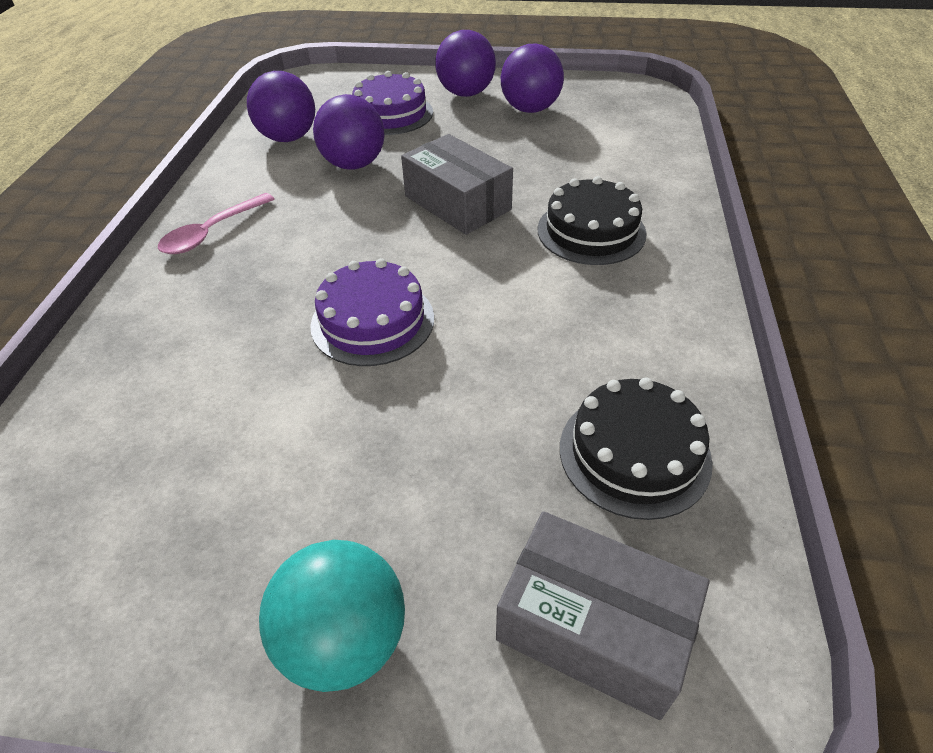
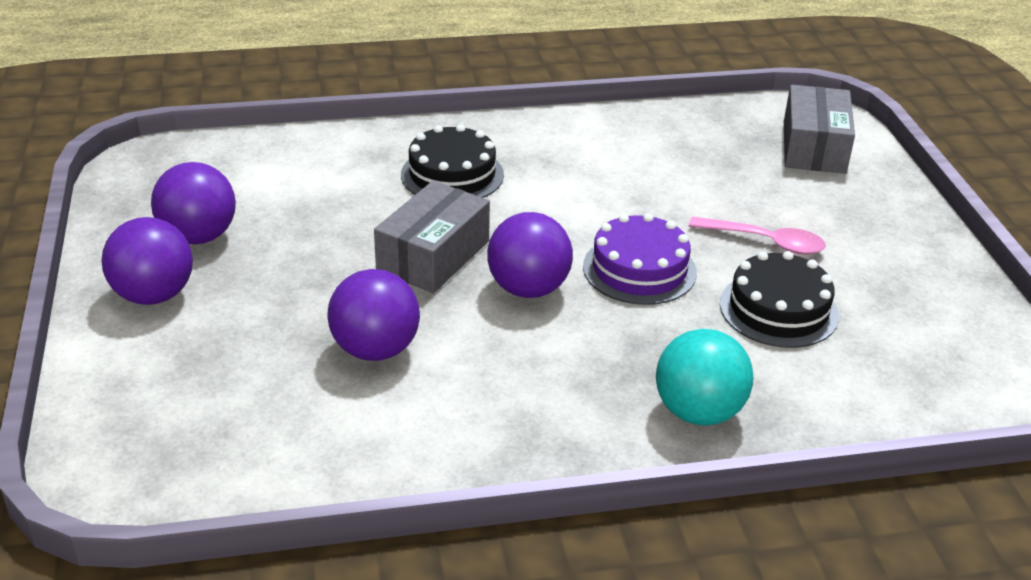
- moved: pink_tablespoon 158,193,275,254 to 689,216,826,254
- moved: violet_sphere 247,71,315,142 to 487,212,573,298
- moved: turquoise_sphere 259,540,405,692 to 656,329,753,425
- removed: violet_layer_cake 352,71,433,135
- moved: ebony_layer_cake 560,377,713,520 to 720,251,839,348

**********

# [WORK INSTRUCTION]
Your answer should hold exactly the lines from the one containing "- removed: violet_layer_cake 352,71,433,135" to the last line of the data, both included, and no others.

# [RESPONSE AREA]
- removed: violet_layer_cake 352,71,433,135
- moved: ebony_layer_cake 560,377,713,520 to 720,251,839,348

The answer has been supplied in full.